About this task: In the entries below, find the line with "black mushroom: [207,84,264,131]" and the line with "red mushroom: [50,151,114,206]"; give again those lines and every line between them, exactly.

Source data
════════════════════

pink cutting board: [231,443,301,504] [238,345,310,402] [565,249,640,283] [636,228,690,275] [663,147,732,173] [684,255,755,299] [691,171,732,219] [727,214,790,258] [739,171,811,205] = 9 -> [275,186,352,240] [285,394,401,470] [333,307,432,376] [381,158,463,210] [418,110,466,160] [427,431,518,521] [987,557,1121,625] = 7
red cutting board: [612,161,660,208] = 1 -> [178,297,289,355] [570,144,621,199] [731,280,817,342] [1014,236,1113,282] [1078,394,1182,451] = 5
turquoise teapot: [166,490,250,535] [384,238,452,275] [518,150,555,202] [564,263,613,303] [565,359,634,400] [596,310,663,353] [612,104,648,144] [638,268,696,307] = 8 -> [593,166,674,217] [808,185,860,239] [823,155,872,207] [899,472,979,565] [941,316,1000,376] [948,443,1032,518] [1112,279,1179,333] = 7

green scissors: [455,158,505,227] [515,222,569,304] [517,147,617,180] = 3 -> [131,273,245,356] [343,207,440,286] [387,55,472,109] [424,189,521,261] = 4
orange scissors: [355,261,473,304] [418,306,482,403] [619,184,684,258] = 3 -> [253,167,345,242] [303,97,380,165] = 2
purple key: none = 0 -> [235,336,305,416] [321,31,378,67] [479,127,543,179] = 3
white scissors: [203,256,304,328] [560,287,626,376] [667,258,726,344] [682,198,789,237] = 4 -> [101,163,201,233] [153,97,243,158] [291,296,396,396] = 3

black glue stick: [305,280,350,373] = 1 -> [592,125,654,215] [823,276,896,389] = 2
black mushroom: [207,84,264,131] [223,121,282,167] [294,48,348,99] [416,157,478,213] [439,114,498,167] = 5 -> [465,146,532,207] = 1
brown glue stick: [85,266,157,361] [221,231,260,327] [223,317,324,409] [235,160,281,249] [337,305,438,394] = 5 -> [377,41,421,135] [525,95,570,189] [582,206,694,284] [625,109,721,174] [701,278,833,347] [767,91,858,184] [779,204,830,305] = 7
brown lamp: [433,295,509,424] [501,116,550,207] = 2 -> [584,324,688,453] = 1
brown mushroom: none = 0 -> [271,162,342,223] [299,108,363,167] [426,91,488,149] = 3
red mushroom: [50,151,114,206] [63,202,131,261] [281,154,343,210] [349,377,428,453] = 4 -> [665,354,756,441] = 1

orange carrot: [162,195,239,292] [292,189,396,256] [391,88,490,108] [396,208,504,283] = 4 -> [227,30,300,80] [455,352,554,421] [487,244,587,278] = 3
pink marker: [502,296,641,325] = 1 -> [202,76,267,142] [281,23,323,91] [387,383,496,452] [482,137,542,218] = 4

════════════════════

Response for this exercise:
black mushroom: [207,84,264,131] [223,121,282,167] [294,48,348,99] [416,157,478,213] [439,114,498,167] = 5 -> [465,146,532,207] = 1
brown glue stick: [85,266,157,361] [221,231,260,327] [223,317,324,409] [235,160,281,249] [337,305,438,394] = 5 -> [377,41,421,135] [525,95,570,189] [582,206,694,284] [625,109,721,174] [701,278,833,347] [767,91,858,184] [779,204,830,305] = 7
brown lamp: [433,295,509,424] [501,116,550,207] = 2 -> [584,324,688,453] = 1
brown mushroom: none = 0 -> [271,162,342,223] [299,108,363,167] [426,91,488,149] = 3
red mushroom: [50,151,114,206] [63,202,131,261] [281,154,343,210] [349,377,428,453] = 4 -> [665,354,756,441] = 1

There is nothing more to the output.